To do >> Below is a listing. Copy each line of it that holds the word "lime".

Data for the task >>

━━━━━━━━

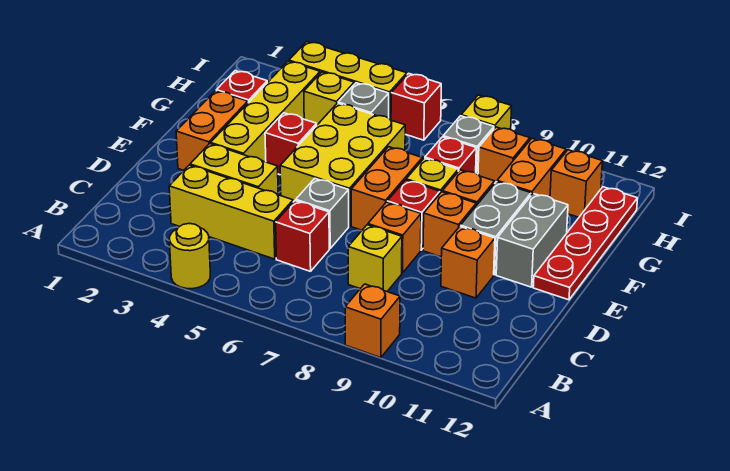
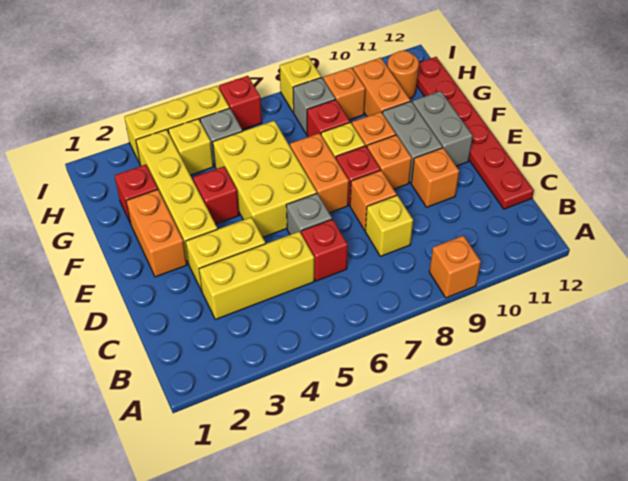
yellow round brick A4 level 1 -> none
red plate E12:H12 level 1 -> red plate C12:H12 level 1
orange brick H11 level 1 -> orange round brick H11 level 1

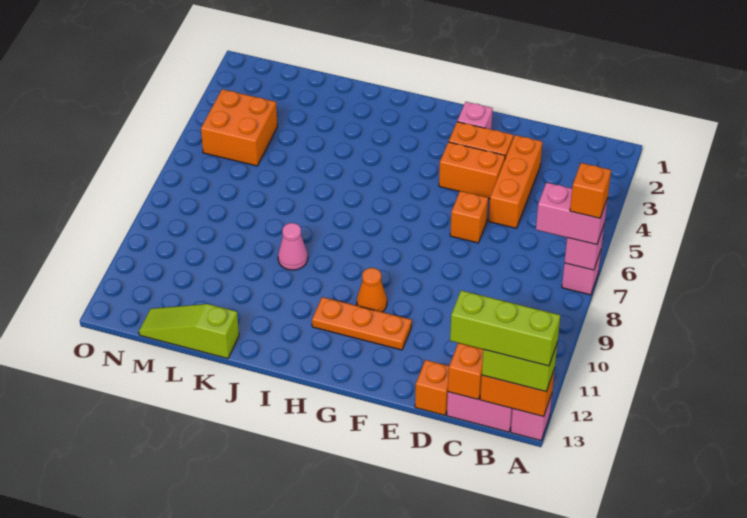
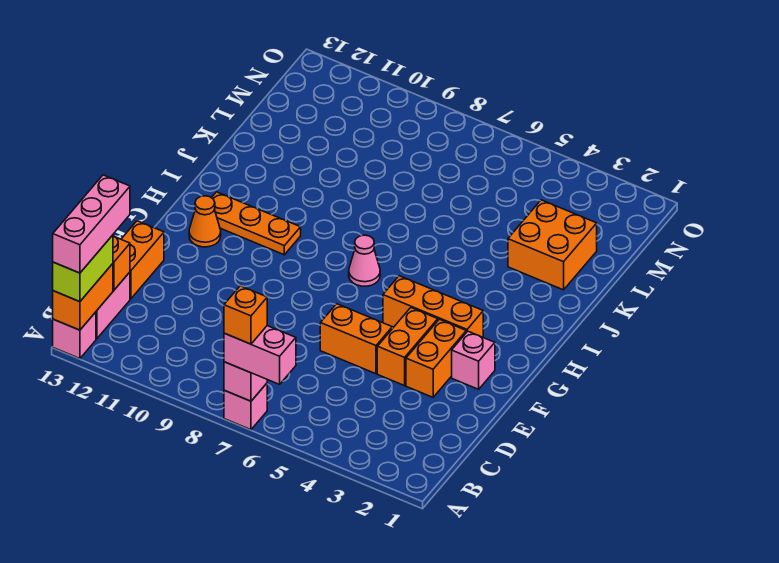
pink brick A7:B7 level 3 -> pink brick A6:A7 level 3
lime brick A13:C13 level 4 -> pink brick A13:C13 level 4
orange brick D3:D5 level 1 -> orange brick G3:G5 level 1
orange brick D13 level 1 -> orange brick D13:E13 level 1
orange brick E6 level 1 -> orange brick E5:E6 level 1
orange plate F11:H11 level 1 -> orange plate H10:H12 level 1
orange cone G10 level 1 -> orange cone G12 level 1
pink cone J9 level 1 -> pink cone H7 level 1
lime slope K13:M13 level 1 top K -> none
orange brick M4:N5 level 1 -> orange brick K2:L3 level 1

━━━━━━━━

Your response >>
lime brick A13:C13 level 4 -> pink brick A13:C13 level 4
lime slope K13:M13 level 1 top K -> none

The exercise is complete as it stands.